Could you restate exactly the lines that begin at the line with "purple spinning top" and end at the final line of the data?

COLLECTED DATA:
::::

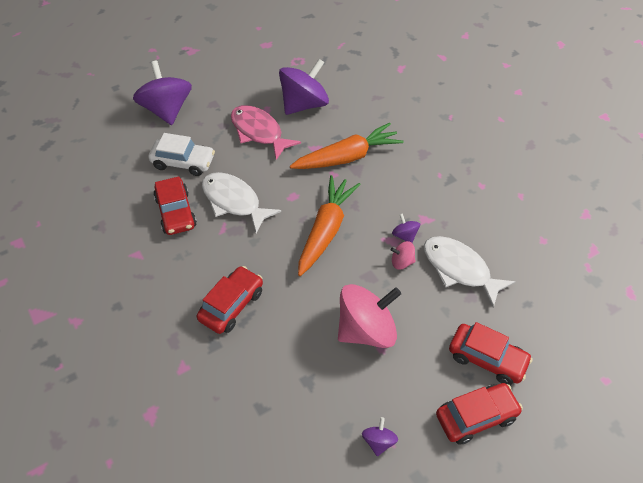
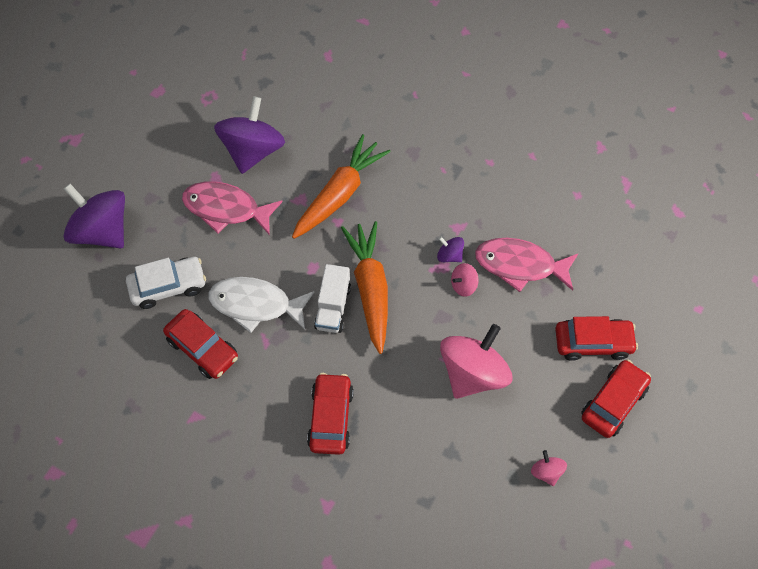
camera: 30 degrees left, 10 degrees up
purple spinning top [362,417,398,456] -> pink spinning top [531,450,567,486]
white fish [424,236,515,308] -> pink fish [475,238,578,292]
none -> white truck [314,264,351,333]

::::

ANSWER TO THE EXERCISE:
purple spinning top [362,417,398,456] -> pink spinning top [531,450,567,486]
white fish [424,236,515,308] -> pink fish [475,238,578,292]
none -> white truck [314,264,351,333]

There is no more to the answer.